--- What the task requires ---
Make an exact copy of every entry, leaving the pictures out.

--- Record set ---
======

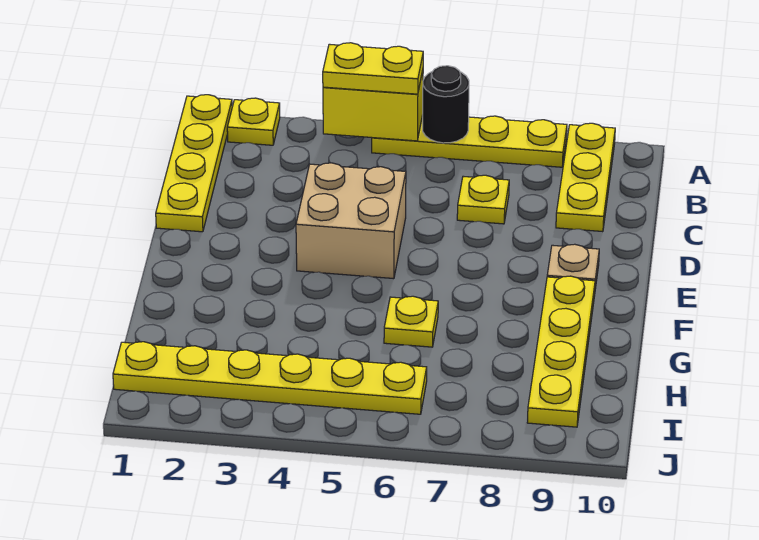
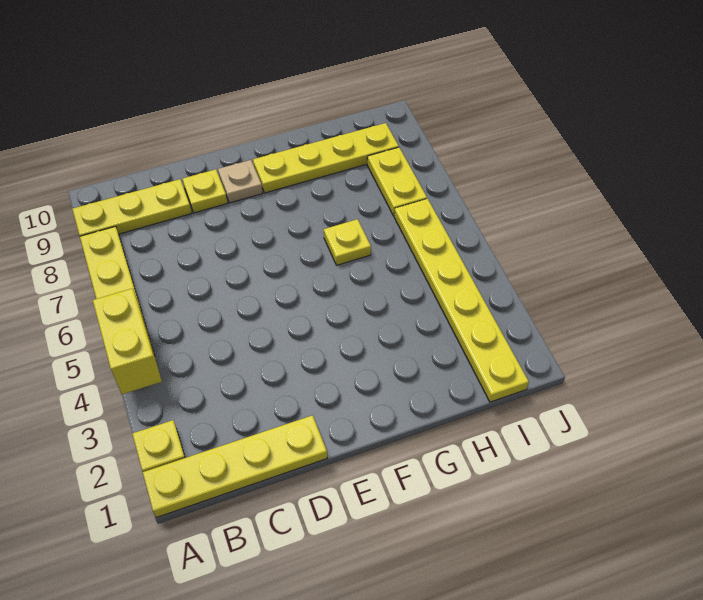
yellow plate A4:A5 level 3 -> yellow plate I7:I8 level 1
black round brick A6 level 2 -> none
yellow plate C7 level 1 -> yellow plate D9 level 1
tan brick D4:E5 level 1 -> none

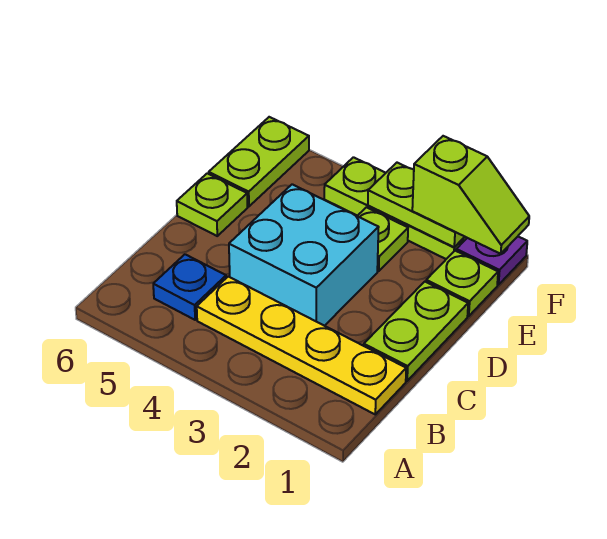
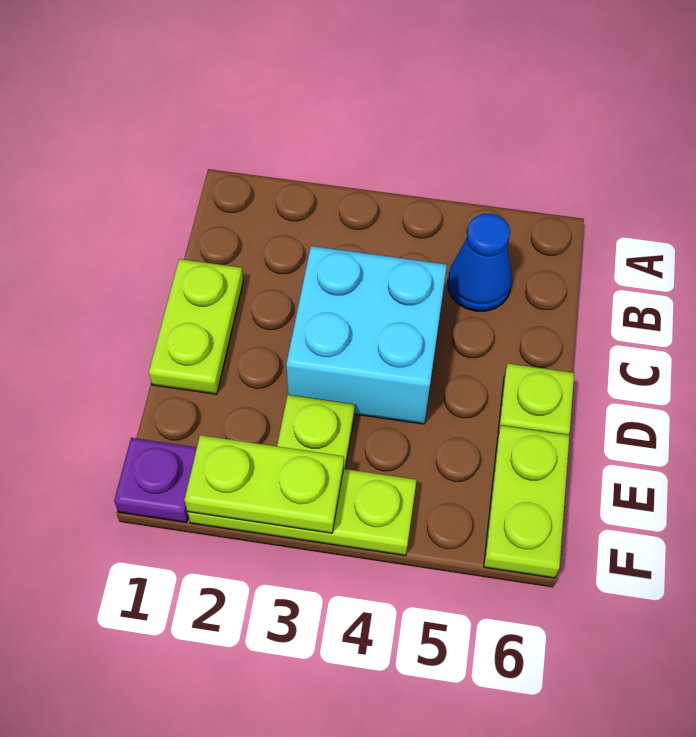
yellow plate B1:B4 level 1 -> none
blue plate B5 level 1 -> blue cone B5 level 1
lime plate E1 level 1 -> none
lime slope F1:F2 level 3 top 2 -> none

======

--- Answer box ---
yellow plate A4:A5 level 3 -> yellow plate I7:I8 level 1
black round brick A6 level 2 -> none
yellow plate C7 level 1 -> yellow plate D9 level 1
tan brick D4:E5 level 1 -> none

yellow plate B1:B4 level 1 -> none
blue plate B5 level 1 -> blue cone B5 level 1
lime plate E1 level 1 -> none
lime slope F1:F2 level 3 top 2 -> none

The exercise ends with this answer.